Collect every line in the items below that contains the string "volta". Case counts.

BEGIN Supplied data

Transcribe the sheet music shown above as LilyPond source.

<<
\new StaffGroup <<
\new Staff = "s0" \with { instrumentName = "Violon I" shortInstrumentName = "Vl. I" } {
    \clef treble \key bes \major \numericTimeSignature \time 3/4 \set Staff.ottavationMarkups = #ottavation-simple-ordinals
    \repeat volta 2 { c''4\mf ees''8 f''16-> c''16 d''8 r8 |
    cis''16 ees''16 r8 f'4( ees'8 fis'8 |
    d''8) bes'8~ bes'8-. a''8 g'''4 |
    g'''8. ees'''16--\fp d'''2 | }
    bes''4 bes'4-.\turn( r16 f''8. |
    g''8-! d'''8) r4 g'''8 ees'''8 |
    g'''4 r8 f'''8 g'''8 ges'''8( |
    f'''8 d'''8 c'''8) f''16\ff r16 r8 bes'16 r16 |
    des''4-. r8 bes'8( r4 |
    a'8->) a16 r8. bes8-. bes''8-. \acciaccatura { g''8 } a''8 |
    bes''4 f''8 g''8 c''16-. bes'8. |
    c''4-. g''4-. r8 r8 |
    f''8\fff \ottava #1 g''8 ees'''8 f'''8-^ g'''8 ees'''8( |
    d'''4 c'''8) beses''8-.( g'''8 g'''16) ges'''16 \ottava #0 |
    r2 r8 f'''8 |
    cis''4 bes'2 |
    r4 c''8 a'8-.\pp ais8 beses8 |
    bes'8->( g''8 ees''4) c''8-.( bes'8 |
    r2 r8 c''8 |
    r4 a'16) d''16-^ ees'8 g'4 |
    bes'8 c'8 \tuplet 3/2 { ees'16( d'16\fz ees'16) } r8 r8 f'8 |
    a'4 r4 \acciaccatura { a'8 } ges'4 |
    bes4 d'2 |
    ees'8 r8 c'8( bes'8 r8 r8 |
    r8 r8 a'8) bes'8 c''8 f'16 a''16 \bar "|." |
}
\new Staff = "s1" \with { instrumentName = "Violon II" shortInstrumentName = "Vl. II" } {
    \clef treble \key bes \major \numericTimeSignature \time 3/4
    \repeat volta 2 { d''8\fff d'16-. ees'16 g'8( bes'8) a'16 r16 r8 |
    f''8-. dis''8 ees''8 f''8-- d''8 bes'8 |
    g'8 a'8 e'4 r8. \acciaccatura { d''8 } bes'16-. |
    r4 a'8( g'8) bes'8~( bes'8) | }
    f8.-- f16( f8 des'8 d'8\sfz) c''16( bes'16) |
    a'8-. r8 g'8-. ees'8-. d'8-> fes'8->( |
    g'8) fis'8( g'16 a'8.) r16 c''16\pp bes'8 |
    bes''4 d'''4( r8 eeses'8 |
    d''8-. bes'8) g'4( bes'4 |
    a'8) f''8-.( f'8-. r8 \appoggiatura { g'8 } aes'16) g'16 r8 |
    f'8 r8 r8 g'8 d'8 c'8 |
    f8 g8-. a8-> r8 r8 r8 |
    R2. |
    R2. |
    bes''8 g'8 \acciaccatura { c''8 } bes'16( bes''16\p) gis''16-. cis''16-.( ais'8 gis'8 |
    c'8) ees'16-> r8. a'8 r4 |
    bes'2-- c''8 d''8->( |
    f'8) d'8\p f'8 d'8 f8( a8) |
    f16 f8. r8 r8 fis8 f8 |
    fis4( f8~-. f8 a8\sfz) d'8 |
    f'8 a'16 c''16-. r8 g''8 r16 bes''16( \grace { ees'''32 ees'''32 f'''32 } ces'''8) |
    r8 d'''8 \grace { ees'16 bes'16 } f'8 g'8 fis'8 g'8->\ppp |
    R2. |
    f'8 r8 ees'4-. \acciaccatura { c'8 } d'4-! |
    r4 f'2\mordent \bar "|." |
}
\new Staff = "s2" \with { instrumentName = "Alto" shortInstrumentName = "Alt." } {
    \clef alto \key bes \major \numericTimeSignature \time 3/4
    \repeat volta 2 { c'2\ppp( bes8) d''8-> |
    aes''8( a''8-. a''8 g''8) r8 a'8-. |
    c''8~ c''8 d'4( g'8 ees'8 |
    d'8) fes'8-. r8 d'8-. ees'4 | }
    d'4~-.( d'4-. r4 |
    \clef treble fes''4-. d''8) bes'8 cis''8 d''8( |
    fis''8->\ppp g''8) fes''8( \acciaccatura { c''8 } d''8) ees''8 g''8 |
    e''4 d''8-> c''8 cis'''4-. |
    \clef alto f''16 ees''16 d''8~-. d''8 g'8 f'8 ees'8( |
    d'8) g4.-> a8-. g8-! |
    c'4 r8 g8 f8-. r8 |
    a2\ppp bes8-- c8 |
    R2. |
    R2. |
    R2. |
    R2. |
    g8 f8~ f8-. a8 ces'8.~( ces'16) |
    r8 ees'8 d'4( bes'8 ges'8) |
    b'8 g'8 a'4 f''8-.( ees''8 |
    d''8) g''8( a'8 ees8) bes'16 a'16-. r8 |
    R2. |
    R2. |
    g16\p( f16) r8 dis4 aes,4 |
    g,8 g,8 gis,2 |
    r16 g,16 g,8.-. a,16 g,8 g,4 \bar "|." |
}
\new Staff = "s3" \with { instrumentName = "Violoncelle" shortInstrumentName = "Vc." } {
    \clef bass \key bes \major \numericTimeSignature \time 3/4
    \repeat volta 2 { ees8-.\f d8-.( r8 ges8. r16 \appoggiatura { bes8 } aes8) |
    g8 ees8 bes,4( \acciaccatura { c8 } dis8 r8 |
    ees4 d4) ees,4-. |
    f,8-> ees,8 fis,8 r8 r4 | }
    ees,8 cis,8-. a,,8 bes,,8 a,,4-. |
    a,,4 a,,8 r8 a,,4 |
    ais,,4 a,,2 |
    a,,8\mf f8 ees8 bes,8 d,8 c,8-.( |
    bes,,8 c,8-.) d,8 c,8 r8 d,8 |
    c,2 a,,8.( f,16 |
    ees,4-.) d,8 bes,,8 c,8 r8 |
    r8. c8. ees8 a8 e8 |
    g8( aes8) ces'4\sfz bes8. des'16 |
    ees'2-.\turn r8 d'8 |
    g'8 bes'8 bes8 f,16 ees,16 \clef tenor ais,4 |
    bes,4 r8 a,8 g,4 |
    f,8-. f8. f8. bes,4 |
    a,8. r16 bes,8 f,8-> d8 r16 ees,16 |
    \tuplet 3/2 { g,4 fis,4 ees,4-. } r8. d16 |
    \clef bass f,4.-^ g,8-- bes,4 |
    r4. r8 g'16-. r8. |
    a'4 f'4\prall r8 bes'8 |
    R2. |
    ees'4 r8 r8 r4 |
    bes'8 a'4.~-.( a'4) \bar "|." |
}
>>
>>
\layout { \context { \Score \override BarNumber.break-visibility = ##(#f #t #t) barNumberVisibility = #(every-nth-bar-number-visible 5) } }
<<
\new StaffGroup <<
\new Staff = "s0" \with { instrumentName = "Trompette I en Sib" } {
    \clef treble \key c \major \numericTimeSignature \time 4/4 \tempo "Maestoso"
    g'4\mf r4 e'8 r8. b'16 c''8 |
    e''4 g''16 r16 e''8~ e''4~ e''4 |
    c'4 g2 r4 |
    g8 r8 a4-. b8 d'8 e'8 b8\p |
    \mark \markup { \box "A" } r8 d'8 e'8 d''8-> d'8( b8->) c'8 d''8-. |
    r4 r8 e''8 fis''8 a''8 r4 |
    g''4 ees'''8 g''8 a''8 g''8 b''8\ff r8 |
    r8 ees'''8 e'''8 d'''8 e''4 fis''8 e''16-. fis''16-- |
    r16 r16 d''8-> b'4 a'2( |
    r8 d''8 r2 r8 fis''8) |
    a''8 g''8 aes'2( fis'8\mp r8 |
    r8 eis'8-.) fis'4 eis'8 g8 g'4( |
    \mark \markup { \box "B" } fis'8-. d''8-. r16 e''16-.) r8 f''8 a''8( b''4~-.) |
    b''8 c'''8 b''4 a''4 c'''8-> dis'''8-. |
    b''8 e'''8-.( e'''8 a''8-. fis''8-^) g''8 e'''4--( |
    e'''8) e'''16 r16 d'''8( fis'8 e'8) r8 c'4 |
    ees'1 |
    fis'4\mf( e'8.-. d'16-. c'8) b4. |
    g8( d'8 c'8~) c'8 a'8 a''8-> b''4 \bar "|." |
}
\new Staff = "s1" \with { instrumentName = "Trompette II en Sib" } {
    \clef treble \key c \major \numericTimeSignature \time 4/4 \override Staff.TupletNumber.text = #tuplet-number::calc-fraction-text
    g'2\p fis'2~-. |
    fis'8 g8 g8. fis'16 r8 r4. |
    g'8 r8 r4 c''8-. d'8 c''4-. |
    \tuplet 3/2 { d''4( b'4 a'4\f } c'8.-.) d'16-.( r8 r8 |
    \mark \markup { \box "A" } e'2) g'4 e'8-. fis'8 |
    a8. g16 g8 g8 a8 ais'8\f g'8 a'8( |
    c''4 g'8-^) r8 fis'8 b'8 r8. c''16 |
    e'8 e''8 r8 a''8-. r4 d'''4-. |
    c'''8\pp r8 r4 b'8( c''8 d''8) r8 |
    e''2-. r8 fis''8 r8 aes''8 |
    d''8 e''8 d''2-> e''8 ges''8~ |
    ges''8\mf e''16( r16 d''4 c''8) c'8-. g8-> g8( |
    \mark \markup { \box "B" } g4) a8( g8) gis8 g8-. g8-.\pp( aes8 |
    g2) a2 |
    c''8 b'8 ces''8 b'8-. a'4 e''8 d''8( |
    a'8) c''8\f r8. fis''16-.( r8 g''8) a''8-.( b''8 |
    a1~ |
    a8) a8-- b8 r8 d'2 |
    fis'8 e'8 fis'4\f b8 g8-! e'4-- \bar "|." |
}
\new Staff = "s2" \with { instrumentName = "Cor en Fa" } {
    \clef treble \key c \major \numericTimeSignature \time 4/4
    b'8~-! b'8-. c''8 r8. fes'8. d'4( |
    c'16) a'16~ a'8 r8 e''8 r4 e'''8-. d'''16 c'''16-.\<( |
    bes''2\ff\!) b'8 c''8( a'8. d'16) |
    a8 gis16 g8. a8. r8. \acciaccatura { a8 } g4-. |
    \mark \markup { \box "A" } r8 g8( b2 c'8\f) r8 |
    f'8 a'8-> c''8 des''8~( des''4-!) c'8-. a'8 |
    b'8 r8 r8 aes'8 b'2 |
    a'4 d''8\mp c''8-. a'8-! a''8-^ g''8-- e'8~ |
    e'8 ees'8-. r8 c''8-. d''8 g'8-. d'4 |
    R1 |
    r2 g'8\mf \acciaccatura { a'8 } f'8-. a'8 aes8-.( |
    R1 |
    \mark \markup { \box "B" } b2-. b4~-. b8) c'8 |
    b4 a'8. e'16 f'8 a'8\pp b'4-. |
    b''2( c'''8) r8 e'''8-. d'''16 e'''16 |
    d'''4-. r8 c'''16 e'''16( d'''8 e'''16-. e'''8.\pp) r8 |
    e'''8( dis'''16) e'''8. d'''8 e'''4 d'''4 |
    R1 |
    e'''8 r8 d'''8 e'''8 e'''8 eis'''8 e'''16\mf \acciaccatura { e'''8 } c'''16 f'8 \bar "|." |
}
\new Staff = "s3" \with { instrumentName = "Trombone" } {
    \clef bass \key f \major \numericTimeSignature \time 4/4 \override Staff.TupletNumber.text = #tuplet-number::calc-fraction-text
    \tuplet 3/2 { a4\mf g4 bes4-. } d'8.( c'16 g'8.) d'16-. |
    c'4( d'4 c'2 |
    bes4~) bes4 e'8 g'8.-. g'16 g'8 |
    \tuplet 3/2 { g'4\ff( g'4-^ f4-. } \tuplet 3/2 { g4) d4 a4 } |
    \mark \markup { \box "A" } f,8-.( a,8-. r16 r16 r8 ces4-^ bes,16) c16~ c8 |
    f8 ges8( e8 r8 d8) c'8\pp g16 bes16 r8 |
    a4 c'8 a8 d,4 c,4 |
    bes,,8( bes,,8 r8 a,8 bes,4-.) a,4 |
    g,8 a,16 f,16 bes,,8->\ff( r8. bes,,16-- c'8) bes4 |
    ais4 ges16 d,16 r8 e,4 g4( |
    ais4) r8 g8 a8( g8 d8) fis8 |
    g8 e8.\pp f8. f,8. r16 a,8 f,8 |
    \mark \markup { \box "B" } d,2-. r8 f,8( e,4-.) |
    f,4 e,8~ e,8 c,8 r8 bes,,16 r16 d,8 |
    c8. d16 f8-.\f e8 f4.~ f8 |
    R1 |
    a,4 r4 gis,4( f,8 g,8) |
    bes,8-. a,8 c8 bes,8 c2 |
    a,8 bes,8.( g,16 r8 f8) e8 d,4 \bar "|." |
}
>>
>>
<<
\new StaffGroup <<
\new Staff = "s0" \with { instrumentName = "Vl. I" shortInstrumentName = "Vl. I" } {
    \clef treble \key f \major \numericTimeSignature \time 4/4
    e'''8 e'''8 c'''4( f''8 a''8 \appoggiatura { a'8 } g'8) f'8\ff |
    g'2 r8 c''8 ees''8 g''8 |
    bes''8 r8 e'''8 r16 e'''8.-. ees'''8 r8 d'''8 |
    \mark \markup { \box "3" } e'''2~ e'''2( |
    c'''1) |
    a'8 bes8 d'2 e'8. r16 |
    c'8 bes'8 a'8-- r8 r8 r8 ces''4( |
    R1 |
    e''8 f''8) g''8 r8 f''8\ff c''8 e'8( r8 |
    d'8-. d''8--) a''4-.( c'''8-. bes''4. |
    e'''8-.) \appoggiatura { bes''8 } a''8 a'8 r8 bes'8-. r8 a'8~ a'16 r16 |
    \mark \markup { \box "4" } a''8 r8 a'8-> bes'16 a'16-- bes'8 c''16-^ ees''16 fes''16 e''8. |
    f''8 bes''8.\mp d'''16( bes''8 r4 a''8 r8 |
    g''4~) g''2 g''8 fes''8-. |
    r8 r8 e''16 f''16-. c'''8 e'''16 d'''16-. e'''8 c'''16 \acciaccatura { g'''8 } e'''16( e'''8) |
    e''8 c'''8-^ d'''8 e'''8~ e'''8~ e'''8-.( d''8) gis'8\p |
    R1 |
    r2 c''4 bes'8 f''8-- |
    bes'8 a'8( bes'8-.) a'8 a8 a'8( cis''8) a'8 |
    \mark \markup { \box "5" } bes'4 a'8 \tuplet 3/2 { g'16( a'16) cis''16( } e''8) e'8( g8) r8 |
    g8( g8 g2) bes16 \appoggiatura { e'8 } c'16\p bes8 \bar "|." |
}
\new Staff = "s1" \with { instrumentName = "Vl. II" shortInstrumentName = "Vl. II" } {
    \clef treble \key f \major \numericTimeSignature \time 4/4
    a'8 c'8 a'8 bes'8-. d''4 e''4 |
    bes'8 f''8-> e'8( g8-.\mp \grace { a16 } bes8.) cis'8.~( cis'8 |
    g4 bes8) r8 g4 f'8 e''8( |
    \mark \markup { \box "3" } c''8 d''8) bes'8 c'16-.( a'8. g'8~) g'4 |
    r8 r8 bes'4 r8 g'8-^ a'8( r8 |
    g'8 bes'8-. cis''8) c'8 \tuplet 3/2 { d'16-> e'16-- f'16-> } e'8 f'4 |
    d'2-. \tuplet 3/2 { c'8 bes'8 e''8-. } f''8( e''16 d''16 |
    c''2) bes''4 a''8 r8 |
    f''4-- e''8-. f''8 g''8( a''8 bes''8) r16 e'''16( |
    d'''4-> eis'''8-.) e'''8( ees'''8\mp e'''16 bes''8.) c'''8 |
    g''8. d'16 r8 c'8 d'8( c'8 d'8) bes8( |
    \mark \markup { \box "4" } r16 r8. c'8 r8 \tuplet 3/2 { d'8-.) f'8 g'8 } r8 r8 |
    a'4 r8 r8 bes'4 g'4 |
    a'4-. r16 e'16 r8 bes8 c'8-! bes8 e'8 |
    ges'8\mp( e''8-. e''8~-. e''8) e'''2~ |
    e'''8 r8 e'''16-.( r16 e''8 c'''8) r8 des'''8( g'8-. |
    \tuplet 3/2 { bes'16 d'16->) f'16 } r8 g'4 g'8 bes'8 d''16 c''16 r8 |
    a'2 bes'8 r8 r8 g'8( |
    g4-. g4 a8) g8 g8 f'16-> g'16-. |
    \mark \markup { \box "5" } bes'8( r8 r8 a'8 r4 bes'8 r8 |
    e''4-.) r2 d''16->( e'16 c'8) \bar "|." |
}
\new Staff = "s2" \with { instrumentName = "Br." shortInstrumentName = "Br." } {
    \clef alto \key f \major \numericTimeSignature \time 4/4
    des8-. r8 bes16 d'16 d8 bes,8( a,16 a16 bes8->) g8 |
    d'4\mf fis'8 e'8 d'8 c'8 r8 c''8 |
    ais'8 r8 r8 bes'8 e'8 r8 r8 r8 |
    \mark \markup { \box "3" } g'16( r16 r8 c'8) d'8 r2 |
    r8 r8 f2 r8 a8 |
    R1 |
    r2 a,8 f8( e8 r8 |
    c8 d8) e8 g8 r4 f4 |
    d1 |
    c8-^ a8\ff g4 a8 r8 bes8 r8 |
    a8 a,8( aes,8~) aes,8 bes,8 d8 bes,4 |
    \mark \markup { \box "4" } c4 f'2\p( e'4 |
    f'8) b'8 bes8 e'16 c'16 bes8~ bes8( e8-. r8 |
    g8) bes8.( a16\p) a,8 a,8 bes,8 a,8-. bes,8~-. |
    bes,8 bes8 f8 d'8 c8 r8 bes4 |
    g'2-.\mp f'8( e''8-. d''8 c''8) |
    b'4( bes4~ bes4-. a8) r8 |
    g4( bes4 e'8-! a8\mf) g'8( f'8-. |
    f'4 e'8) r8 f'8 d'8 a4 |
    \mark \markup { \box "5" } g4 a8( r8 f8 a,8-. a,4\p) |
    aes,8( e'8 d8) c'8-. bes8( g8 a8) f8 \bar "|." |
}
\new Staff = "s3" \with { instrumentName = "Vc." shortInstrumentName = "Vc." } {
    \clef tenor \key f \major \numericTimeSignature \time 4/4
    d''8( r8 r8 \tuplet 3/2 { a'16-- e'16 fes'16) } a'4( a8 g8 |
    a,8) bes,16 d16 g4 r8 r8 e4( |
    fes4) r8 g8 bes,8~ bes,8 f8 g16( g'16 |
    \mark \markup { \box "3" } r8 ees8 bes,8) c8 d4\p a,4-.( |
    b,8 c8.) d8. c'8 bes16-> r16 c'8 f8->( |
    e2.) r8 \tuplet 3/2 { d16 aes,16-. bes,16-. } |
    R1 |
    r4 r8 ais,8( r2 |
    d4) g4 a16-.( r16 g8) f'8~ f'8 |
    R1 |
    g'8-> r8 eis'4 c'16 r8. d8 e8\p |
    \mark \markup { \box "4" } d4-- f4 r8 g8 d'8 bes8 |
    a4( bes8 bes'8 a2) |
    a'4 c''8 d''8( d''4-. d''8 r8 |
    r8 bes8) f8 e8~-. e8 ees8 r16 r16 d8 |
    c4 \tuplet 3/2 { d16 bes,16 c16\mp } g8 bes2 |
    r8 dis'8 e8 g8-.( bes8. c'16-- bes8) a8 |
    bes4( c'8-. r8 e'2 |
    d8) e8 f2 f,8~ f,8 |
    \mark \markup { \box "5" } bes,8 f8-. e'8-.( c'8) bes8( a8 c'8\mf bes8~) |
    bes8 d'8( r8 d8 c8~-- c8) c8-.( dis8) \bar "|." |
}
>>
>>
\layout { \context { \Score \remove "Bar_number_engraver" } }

END Supplied data

▶ Final result:
    \repeat volta 2 { c''4\mf ees''8 f''16-> c''16 d''8 r8 |
    \repeat volta 2 { d''8\fff d'16-. ees'16 g'8( bes'8) a'16 r16 r8 |
    \repeat volta 2 { c'2\ppp( bes8) d''8-> |
    \repeat volta 2 { ees8-.\f d8-.( r8 ges8. r16 \appoggiatura { bes8 } aes8) |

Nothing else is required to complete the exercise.